* **WHAT THE TASK ASKS**
Given the listing below, write out exactly the lines starting with the line that has "(109, 515) = (319, 336): white" and going on through the line that has "(261, 370) = (275, 128): yellow", both kept.

* **PROVIDED ENTRIES**
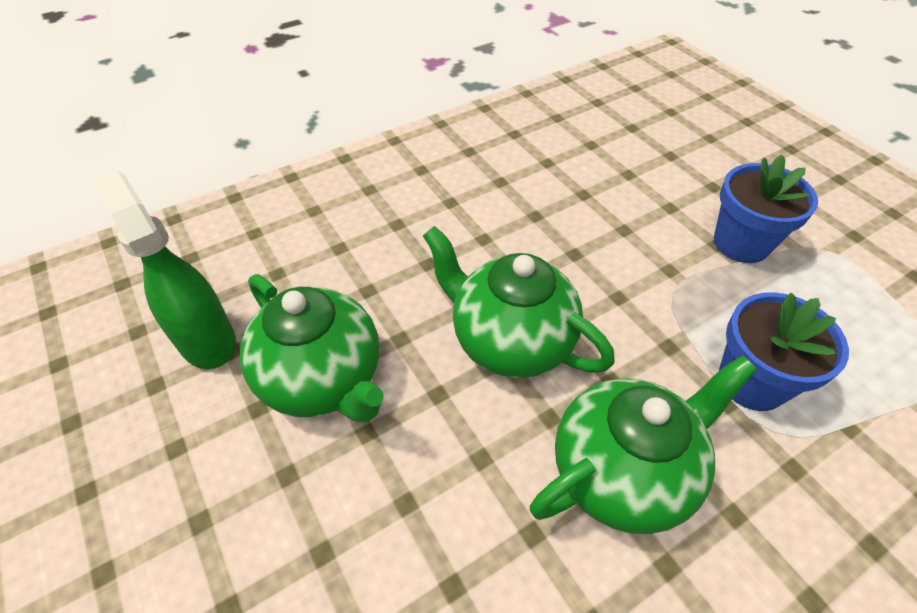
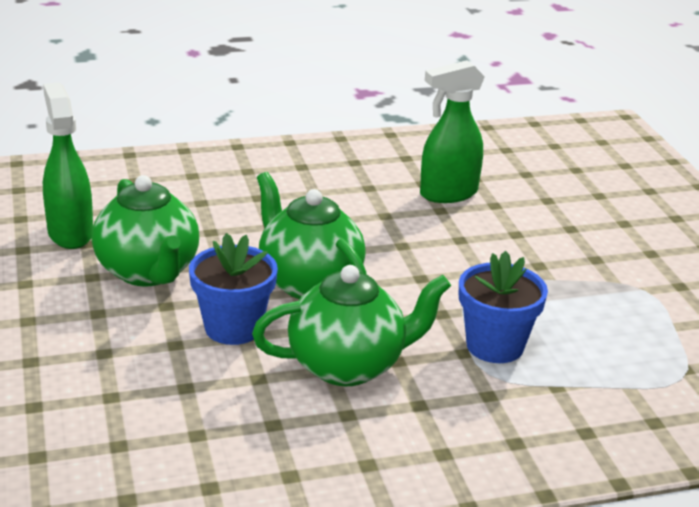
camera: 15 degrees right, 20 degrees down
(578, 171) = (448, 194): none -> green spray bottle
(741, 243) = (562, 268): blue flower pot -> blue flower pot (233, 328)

...

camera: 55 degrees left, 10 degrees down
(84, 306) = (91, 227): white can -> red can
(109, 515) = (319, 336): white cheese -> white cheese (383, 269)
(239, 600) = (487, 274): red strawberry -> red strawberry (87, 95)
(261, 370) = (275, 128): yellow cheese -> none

* **FINISHED TASK**
(109, 515) = (319, 336): white cheese -> white cheese (383, 269)
(239, 600) = (487, 274): red strawberry -> red strawberry (87, 95)
(261, 370) = (275, 128): yellow cheese -> none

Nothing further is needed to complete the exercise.